Render the rows below as a numbered list, leaving out the blank lines.

══════════════════════════════

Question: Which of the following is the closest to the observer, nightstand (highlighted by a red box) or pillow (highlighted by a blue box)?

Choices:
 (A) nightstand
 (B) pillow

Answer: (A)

══════════════════════════════

**Final result**:
1. Question: Which of the following is the closest to the observer, nightstand (highlighted by a red box) or pillow (highlighted by a blue box)?
2. Choices:
3.  (A) nightstand
4.  (B) pillow
5. Answer: (A)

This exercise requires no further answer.